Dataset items
....

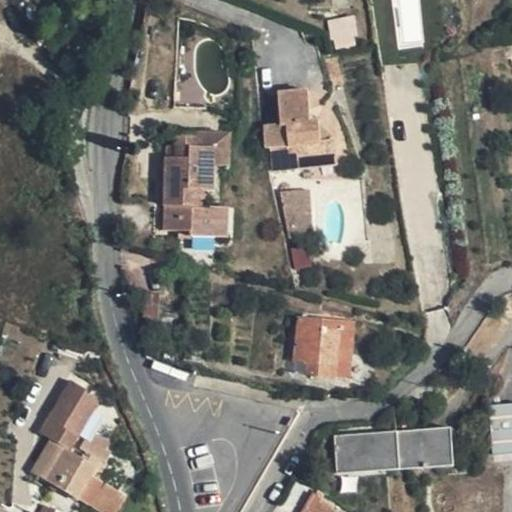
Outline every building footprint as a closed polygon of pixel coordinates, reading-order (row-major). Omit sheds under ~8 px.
[(349,19),(327,24),(331,39),(353,34),(349,19)] [(334,58),(323,60),(329,80),(339,77),(334,58)] [(505,59),(487,62),(491,83),(509,79),(505,59)] [(335,165),(333,141),(319,142),(317,127),(317,122),(309,122),(307,91),(276,94),(279,125),(262,126),(264,149),(291,147),(294,169),(335,165)] [(333,140),(317,127),(319,142),(333,141),(333,140)] [(210,192),(210,166),(210,148),(193,148),(193,134),(176,134),(175,148),(175,158),(165,158),(163,207),(200,207),(201,192),(210,192)] [(219,135),(193,134),(193,148),(210,148),(210,166),(219,165),(219,135)] [(165,147),(165,158),(175,158),(175,148),(165,147)] [(278,173),(277,152),(265,153),(266,174),(278,173)] [(311,192),(285,189),(282,222),(308,225),(311,192)] [(200,207),(163,207),(163,232),(187,234),(187,239),(226,240),(226,210),(200,207)] [(157,295),(144,294),(141,318),(144,319),(143,334),(154,336),(157,295)] [(321,328),(322,320),(295,318),(291,362),(295,362),(294,373),(302,374),(303,377),(333,380),(335,377),(348,378),(350,355),(337,353),(338,329),(321,328)] [(353,323),(322,320),(321,328),(338,329),(337,353),(350,355),(353,323)] [(170,326),(161,324),(158,348),(168,349),(170,326)] [(197,353),(184,351),(183,361),(197,363),(197,353)] [(41,435),(52,441),(71,452),(96,406),(94,398),(70,384),(41,435)] [(112,424),(124,404),(110,397),(105,407),(108,410),(103,419),(112,424)] [(511,402),(488,405),(492,456),(511,454),(511,402)] [(396,433),(396,442),(398,470),(452,467),(449,429),(396,433)] [(121,511),(129,500),(100,483),(92,478),(98,468),(86,460),(90,455),(101,461),(105,464),(111,454),(106,451),(110,443),(90,432),(77,455),(52,441),(33,474),(79,501),(81,498),(105,511),(121,511)] [(396,433),(370,434),(371,443),(396,442),(396,433)] [(371,443),(370,434),(333,437),(335,474),(398,470),(396,442),(371,443)] [(101,461),(98,468),(92,478),(100,483),(109,466),(105,464),(101,461)] [(31,511),(38,511),(46,493),(29,482),(17,504),(31,511)] [(319,511),(325,504),(306,490),(290,511),(319,511)]
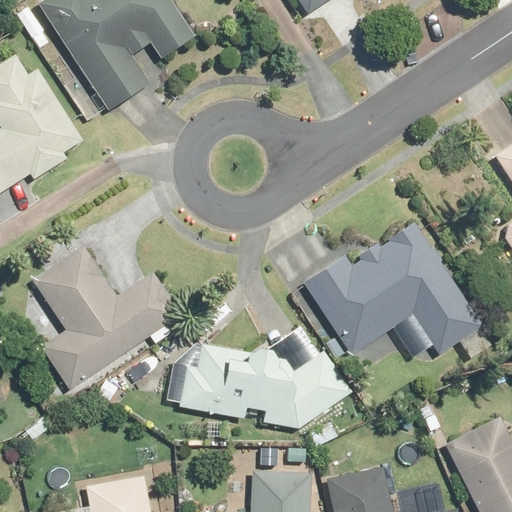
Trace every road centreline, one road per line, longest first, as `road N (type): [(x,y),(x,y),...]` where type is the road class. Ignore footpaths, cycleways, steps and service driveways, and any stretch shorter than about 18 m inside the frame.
road 1 (residential): [(286,163),(270,200),(239,213),(209,204),(190,179),(190,149),(208,124),(237,115),(268,126)]
road 2 (residential): [(286,163),(352,138),(511,36)]
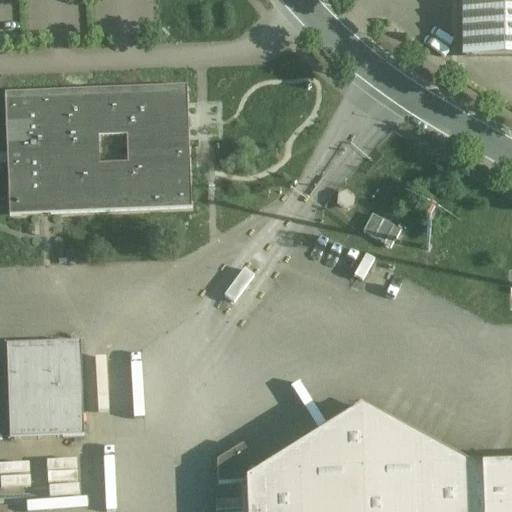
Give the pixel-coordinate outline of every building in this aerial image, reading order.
[(454,0),(454,2),(463,2),(464,56),(511,56),(511,0),(509,1),(509,0),(454,0)] [(190,90),(3,98),(9,219),(191,212),(190,90)] [(347,193),(338,198),(337,207),(346,214),(356,208),(356,198),(347,193)] [(402,232),(371,217),(363,234),(394,249),(402,232)] [(80,346),(7,348),(10,442),(84,440),(80,346)] [(259,475),(246,486),(246,511),(511,511),(511,470),(481,471),(481,476),(361,412),(259,475)] [(242,448),(216,466),(218,487),(246,486),(259,475),(242,448)]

....

Substitute "sidewalks" for "footpaths" throughout the listing above and reproduce all of its lines with no other changes, omitting the pictures.

Outline every building footprint as a closed polygon of pixel coordinates, reading-order (row-major). Omit sheds under ~8 px.
[(349,19),(327,24),(331,39),(353,34),(349,19)] [(334,58),(323,60),(329,80),(339,77),(334,58)] [(505,59),(487,62),(491,83),(509,79),(505,59)] [(335,165),(333,141),(319,142),(317,127),(317,122),(309,122),(307,91),(276,94),(279,125),(262,126),(264,149),(291,147),(294,169),(335,165)] [(333,140),(317,127),(319,142),(333,141),(333,140)] [(210,192),(210,166),(210,148),(193,148),(193,134),(176,134),(175,148),(175,158),(165,158),(163,207),(200,207),(201,192),(210,192)] [(219,135),(193,134),(193,148),(210,148),(210,166),(219,165),(219,135)] [(165,147),(165,158),(175,158),(175,148),(165,147)] [(278,173),(277,152),(265,153),(266,174),(278,173)] [(311,192),(285,189),(282,222),(308,225),(311,192)] [(200,207),(163,207),(163,232),(187,234),(187,239),(226,240),(226,210),(200,207)] [(157,295),(144,294),(141,318),(144,319),(143,334),(154,336),(157,295)] [(321,328),(322,320),(295,318),(291,362),(295,362),(294,373),(302,374),(303,377),(333,380),(335,377),(348,378),(350,355),(337,353),(338,329),(321,328)] [(353,323),(322,320),(321,328),(338,329),(337,353),(350,355),(353,323)] [(170,326),(161,324),(158,348),(168,349),(170,326)] [(197,353),(184,351),(183,361),(197,363),(197,353)] [(41,435),(52,441),(71,452),(96,406),(94,398),(70,384),(41,435)] [(112,424),(124,404),(110,397),(105,407),(108,410),(103,419),(112,424)] [(511,402),(488,405),(492,456),(511,454),(511,402)] [(396,433),(396,442),(398,470),(452,467),(449,429),(396,433)] [(121,511),(129,500),(100,483),(92,478),(98,468),(86,460),(90,455),(101,461),(105,464),(111,454),(106,451),(110,443),(90,432),(77,455),(52,441),(33,474),(79,501),(81,498),(105,511),(121,511)] [(396,433),(370,434),(371,443),(396,442),(396,433)] [(371,443),(370,434),(333,437),(335,474),(398,470),(396,442),(371,443)] [(101,461),(98,468),(92,478),(100,483),(109,466),(105,464),(101,461)] [(31,511),(38,511),(46,493),(29,482),(17,504),(31,511)] [(319,511),(325,504),(306,490),(290,511),(319,511)]
Trace every road centreline, one road per line, longest first, as `road N (type): [(x,y),(x,y),...]` where type is the road class. Ignore sidewalks, cycleways, steps and service driveways, and any stretch shorter than about 18 m inside the frame.
road 1 (residential): [(286,163),(270,200),(239,213),(209,204),(190,179),(190,149),(208,124),(237,115),(268,126)]
road 2 (residential): [(286,163),(352,138),(511,36)]
Give the pixel-coordinate outline of every building in this aerial image, reading order.
[(454,0),(454,2),(463,2),(464,56),(511,56),(511,0),(509,1),(509,0),(454,0)] [(190,90),(3,98),(9,219),(191,212),(190,90)] [(347,193),(338,198),(337,207),(346,214),(356,208),(356,198),(347,193)] [(402,232),(371,217),(363,234),(394,249),(402,232)] [(80,346),(7,348),(10,442),(84,440),(80,346)] [(259,475),(246,486),(246,511),(511,511),(511,470),(481,471),(481,476),(361,412),(259,475)] [(242,448),(216,466),(218,487),(246,486),(259,475),(242,448)]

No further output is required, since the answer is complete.